┌──
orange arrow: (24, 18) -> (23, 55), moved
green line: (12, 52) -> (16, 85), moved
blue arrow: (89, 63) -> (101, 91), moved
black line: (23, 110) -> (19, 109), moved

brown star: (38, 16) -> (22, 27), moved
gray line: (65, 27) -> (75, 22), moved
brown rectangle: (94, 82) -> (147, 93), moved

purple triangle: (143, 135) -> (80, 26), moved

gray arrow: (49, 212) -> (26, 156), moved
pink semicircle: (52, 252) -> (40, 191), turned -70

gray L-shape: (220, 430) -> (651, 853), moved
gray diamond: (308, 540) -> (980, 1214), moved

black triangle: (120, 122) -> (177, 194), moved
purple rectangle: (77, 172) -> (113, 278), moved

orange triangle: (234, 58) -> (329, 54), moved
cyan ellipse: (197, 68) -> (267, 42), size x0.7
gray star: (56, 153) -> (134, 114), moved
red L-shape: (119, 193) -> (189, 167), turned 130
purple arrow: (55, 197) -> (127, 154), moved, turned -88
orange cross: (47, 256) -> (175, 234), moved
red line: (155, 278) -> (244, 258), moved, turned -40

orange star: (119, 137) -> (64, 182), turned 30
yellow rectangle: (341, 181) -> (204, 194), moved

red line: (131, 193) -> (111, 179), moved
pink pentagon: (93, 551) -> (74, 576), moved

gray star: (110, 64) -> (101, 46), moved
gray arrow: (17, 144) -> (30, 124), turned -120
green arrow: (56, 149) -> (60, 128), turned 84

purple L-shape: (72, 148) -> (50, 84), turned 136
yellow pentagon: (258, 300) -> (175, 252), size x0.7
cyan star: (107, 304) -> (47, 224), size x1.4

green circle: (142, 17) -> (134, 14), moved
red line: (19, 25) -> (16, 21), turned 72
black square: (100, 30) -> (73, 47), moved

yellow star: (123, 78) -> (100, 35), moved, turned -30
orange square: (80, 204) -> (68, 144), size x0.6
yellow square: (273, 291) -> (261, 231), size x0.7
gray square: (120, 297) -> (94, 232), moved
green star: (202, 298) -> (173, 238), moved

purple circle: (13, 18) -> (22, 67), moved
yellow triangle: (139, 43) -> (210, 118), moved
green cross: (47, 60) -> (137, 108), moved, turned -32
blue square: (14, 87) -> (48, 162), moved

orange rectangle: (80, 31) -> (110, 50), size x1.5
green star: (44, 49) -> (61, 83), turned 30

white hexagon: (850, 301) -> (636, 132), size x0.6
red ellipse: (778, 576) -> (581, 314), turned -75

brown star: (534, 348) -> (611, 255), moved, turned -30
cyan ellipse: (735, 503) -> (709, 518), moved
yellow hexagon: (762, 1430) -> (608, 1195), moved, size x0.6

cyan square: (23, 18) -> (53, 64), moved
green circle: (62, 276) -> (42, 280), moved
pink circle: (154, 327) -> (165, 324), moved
└──
▶ **About this task**
Taking the records above as input, show every line in which the word "square" is present.

▶ **Your solution**
black square: (100, 30) -> (73, 47), moved
orange square: (80, 204) -> (68, 144), size x0.6
yellow square: (273, 291) -> (261, 231), size x0.7
gray square: (120, 297) -> (94, 232), moved
blue square: (14, 87) -> (48, 162), moved
cyan square: (23, 18) -> (53, 64), moved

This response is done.